Scene images with change listings:

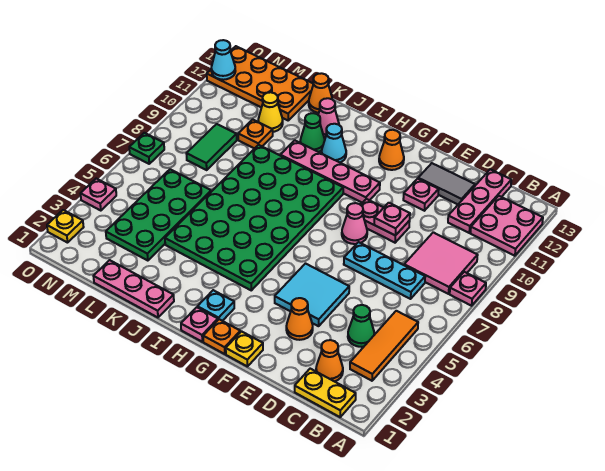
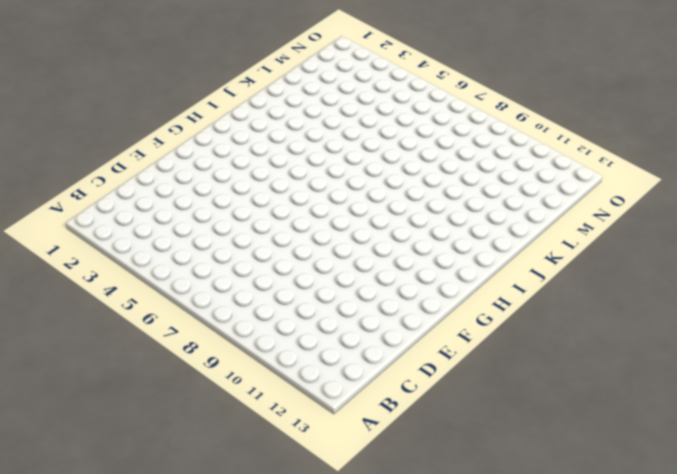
none -> pink plate A8 level 1
none -> pink plate A11:B12 level 1
none -> yellow plate B1:C1 level 1
none -> orange tile B3:B5 level 1

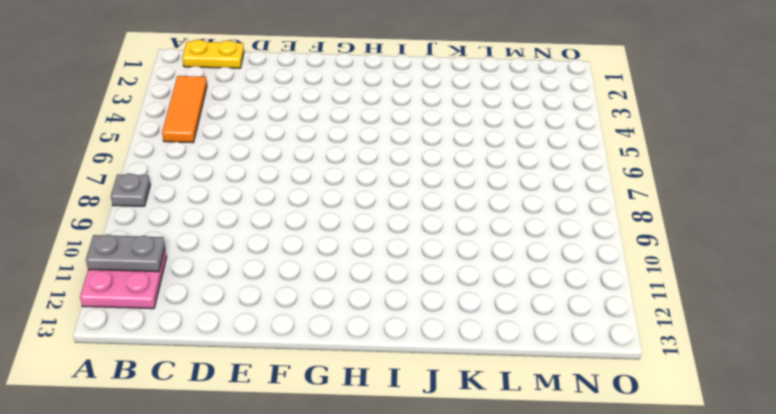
grey plate A8 level 1 -> pink plate A8 level 1
grey plate A11:B11 level 2 -> none
none -> pink tile B8:C9 level 1
none -> orange cone C2 level 1
none -> green cone C4 level 1
none -> cyan plate C7:E7 level 1

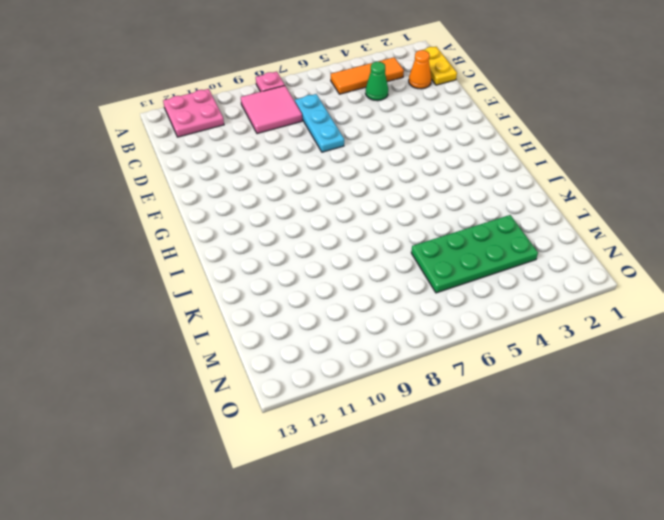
none -> pink plate C11:C13 level 1
none -> grey tile D12:E12 level 1
none -> orange cone E3 level 1
none -> cyan tile E4:F5 level 1

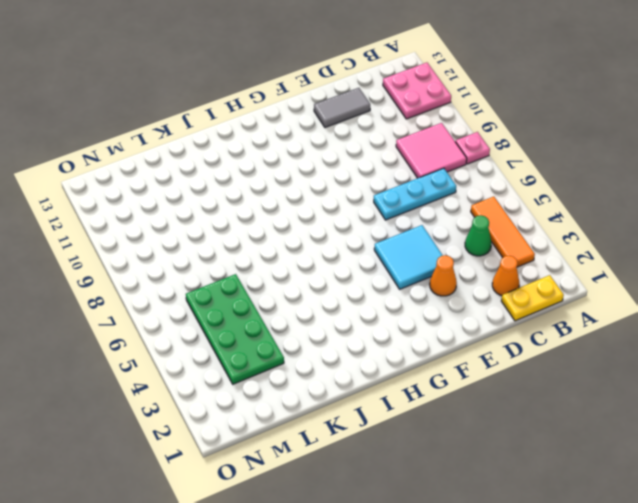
none -> pink plate C11:C13 level 1
none -> pink plate E9:F9 level 1
none -> pink plate E11 level 1
none -> yellow plate F1 level 1

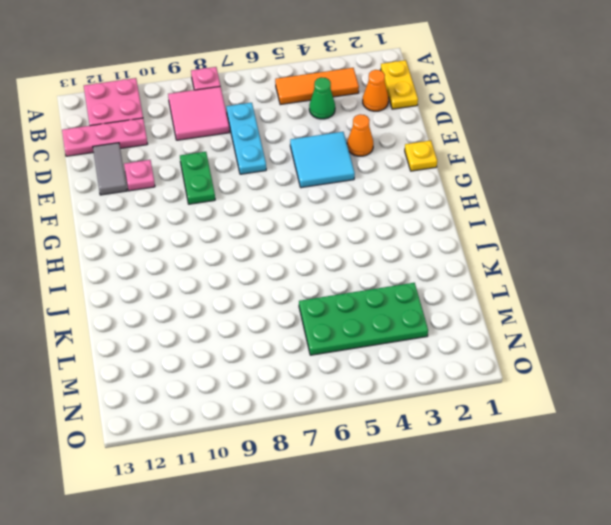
green plate E9:F9 level 1 -> pink plate E9:F9 level 1
none -> pink cone F8 level 1
none -> orange plate G1 level 1
none -> pink plate G10:J10 level 1
none -> orange cone G12 level 1

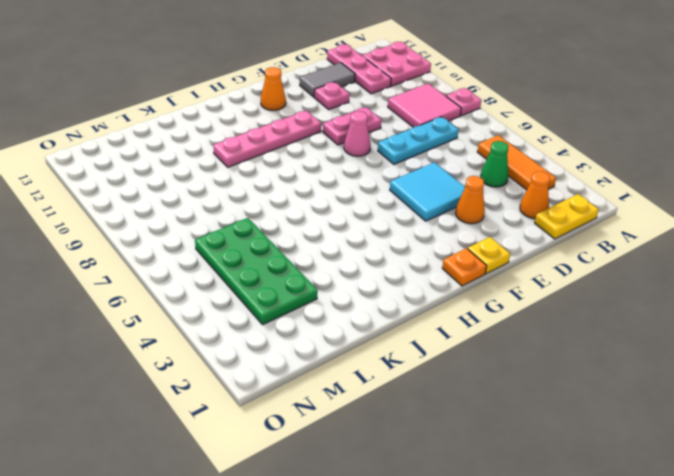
none -> pink plate H1 level 1
none -> cyan plate H2 level 1
none -> green plate H4:K9 level 1
none -> cyan cone I11 level 1

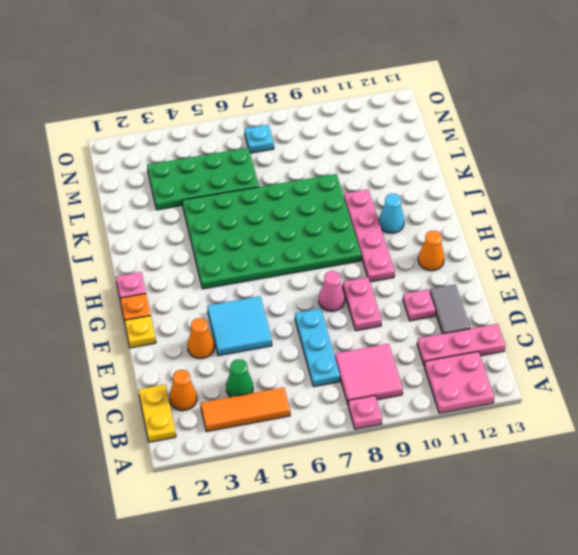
cyan plate N7 level 1 -> cyan plate H2 level 1
none -> pink plate J1:L1 level 1
none -> green cone J11 level 1
none -> pink cone J12 level 1
none -> orange cone K13 level 1

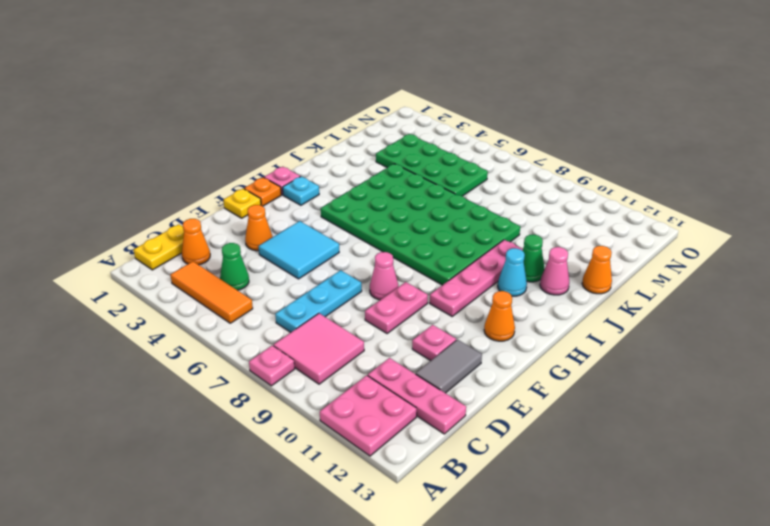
none -> pink plate J1:L1 level 1
none -> orange plate L10 level 1
none -> yellow cone L11 level 1
none -> orange plate L12:O13 level 1

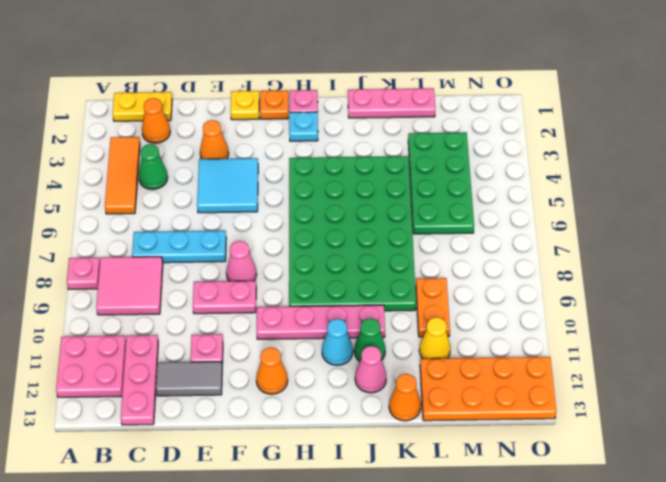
orange plate L9:L10 level 1 -> orange plate L10 level 1
none -> green tile M8:M9 level 1
none -> yellow plate O2 level 1
none -> pink plate O4 level 1
none -> green plate O7 level 1

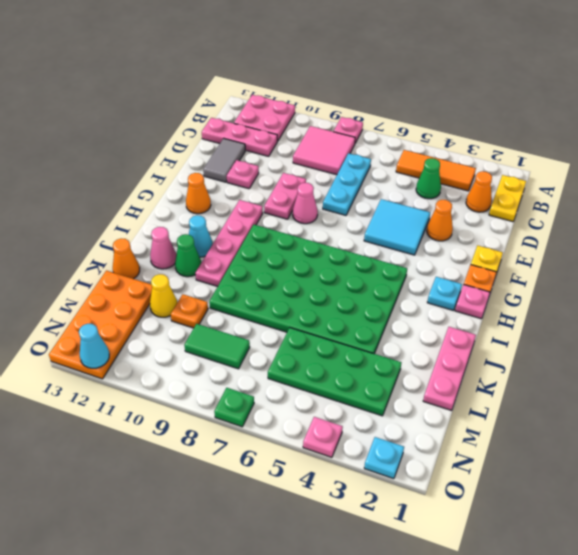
cyan plate O2 level 1 -> yellow plate O2 level 1
none -> pink plate E9 level 2

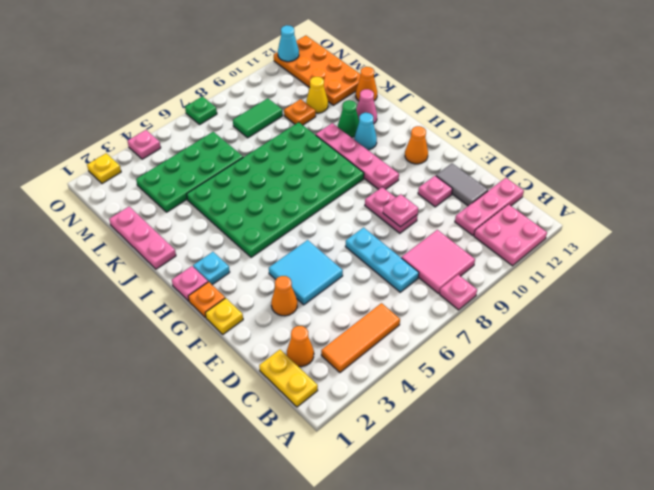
none -> green cone C4 level 1
none -> pink cone F8 level 1

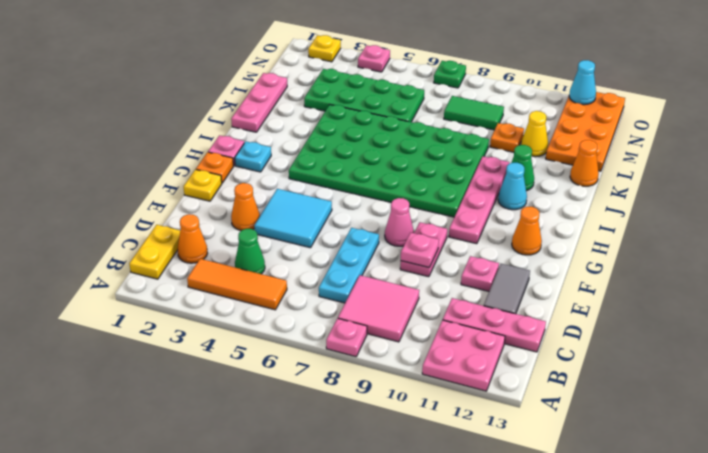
none -> pink cone J12 level 1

Task instructions:
Go through the lines above. Select every one that has the string "grey".

Solution:
grey plate A8 level 1 -> pink plate A8 level 1
grey plate A11:B11 level 2 -> none
none -> grey tile D12:E12 level 1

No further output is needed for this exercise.